Problem description
Without pictures, repeat the lines of the entries from the one containing "TFT3 pin DC: A2 -> D5" through the last, both ends included, and nothing else.

+++

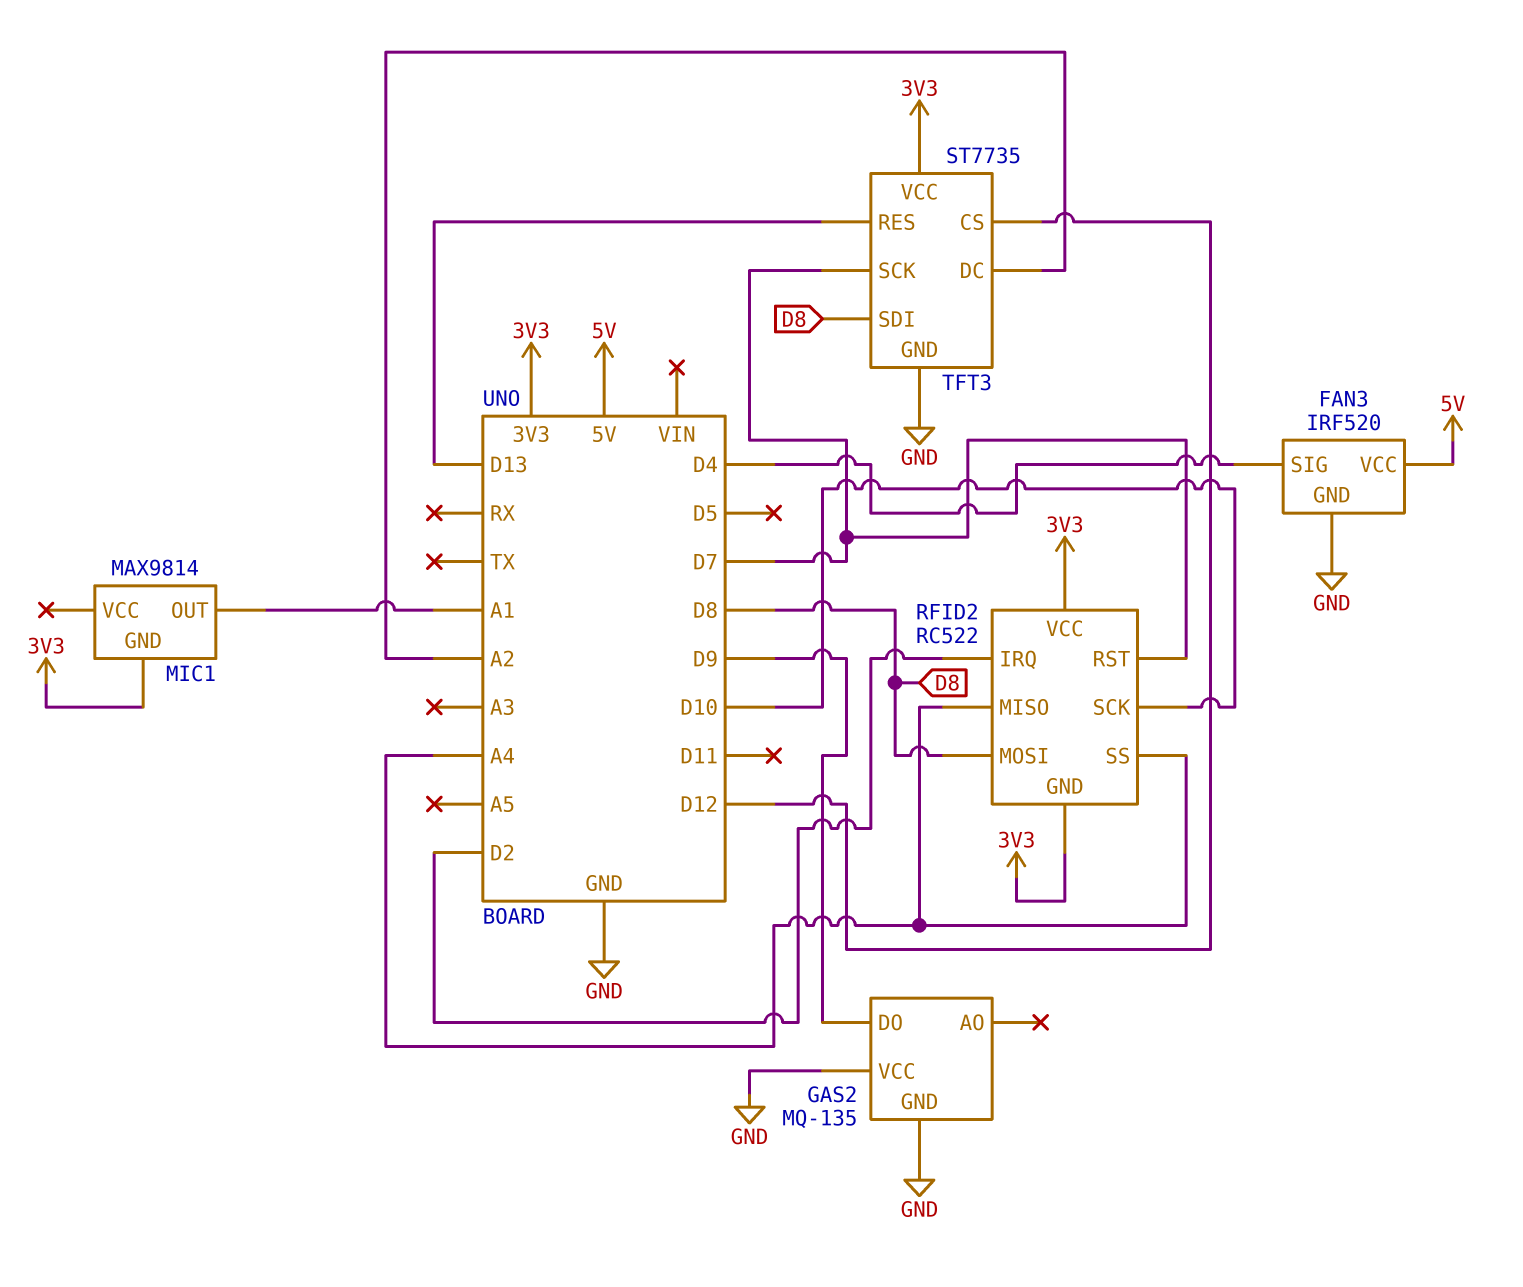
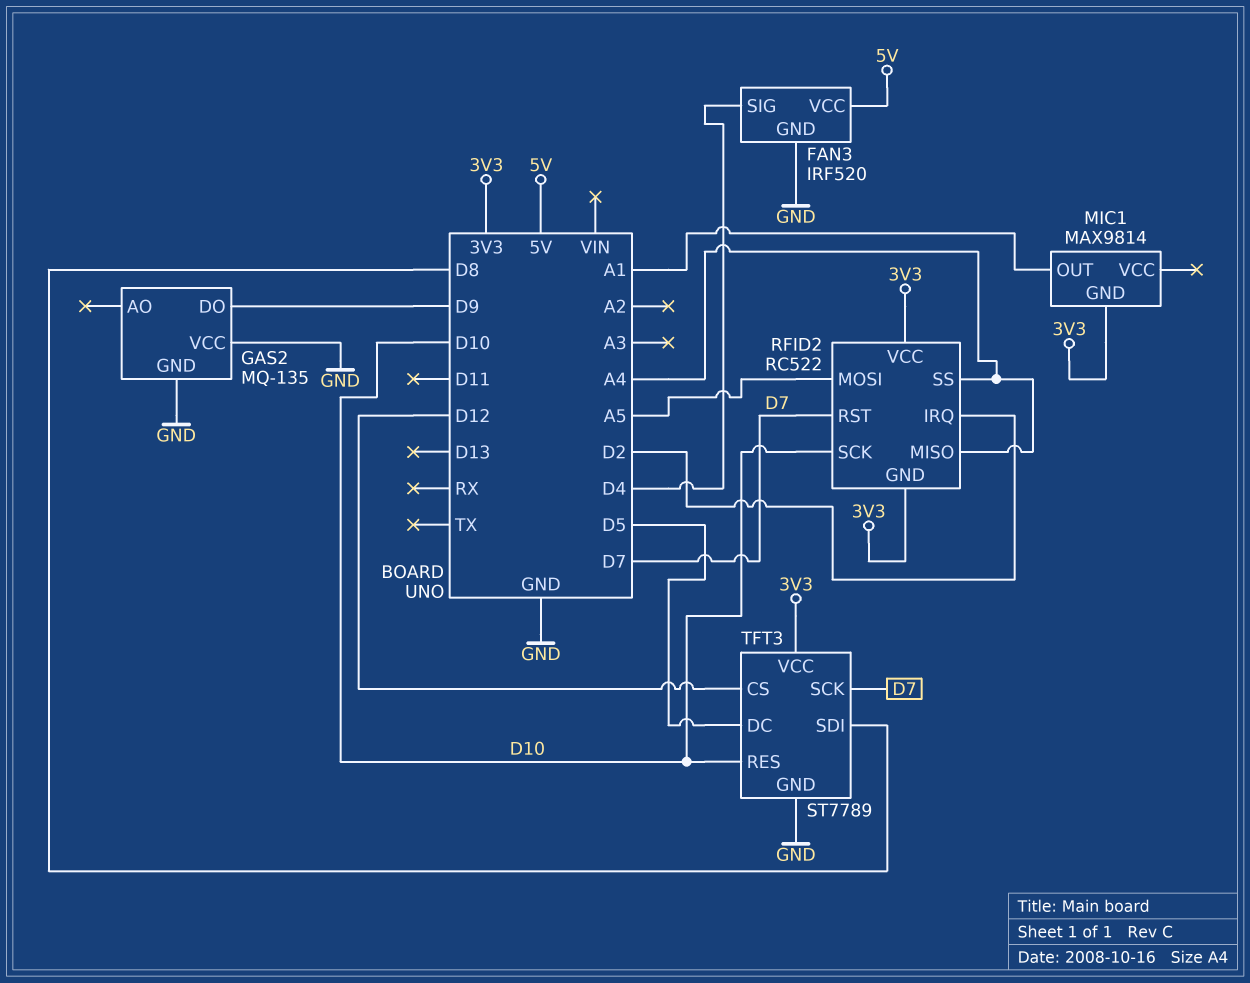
RFID2 pin MOSI: D8 -> A5
TFT3: ST7735 -> ST7789
TFT3 pin DC: A2 -> D5
TFT3 pin RES: D13 -> D10

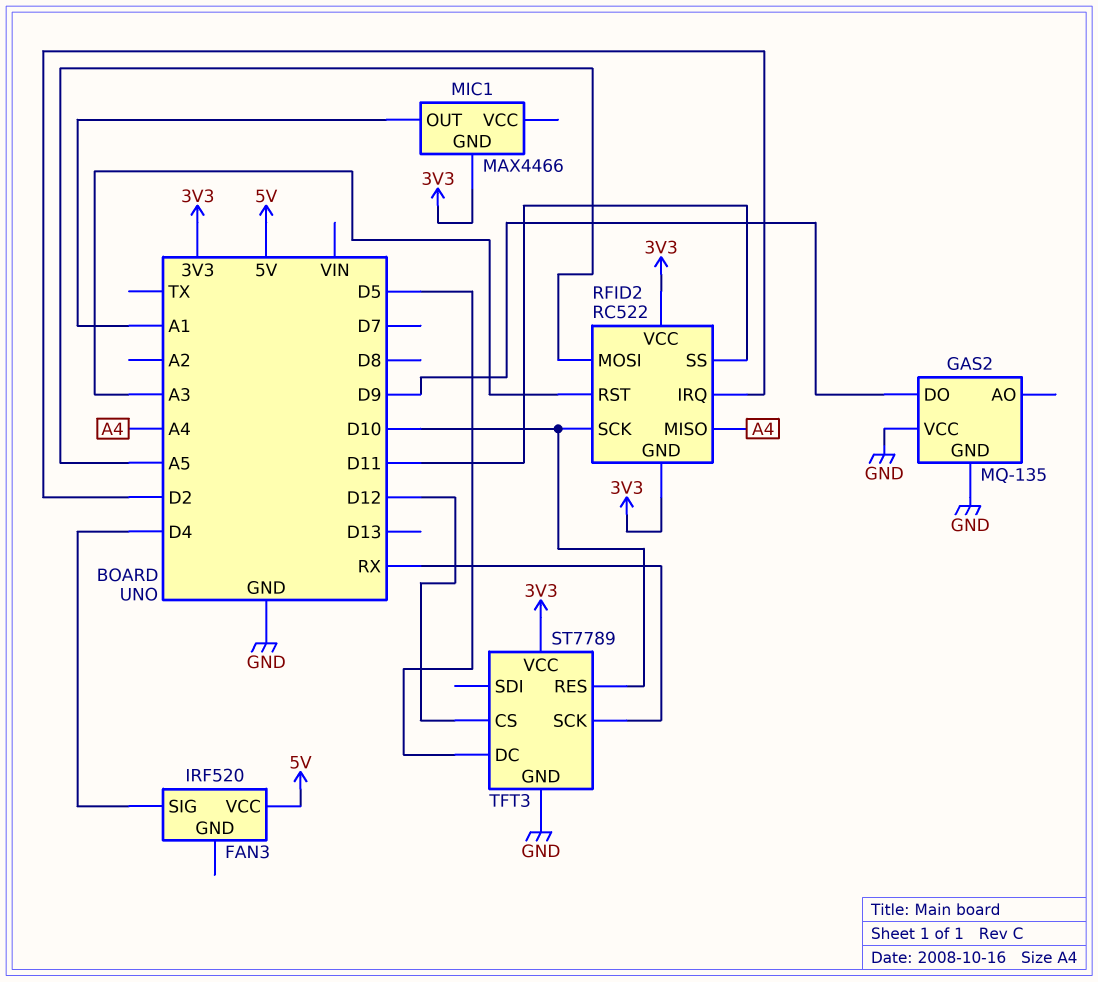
FAN3 pin GND: GND -> none
MIC1: MAX9814 -> MAX4466
RFID2 pin RST: D7 -> A3
RFID2 pin SS: A4 -> D11
TFT3 pin SCK: D7 -> RX
TFT3 pin SDI: D8 -> none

+++

Solution
TFT3 pin DC: A2 -> D5
TFT3 pin RES: D13 -> D10

FAN3 pin GND: GND -> none
MIC1: MAX9814 -> MAX4466
RFID2 pin RST: D7 -> A3
RFID2 pin SS: A4 -> D11
TFT3 pin SCK: D7 -> RX
TFT3 pin SDI: D8 -> none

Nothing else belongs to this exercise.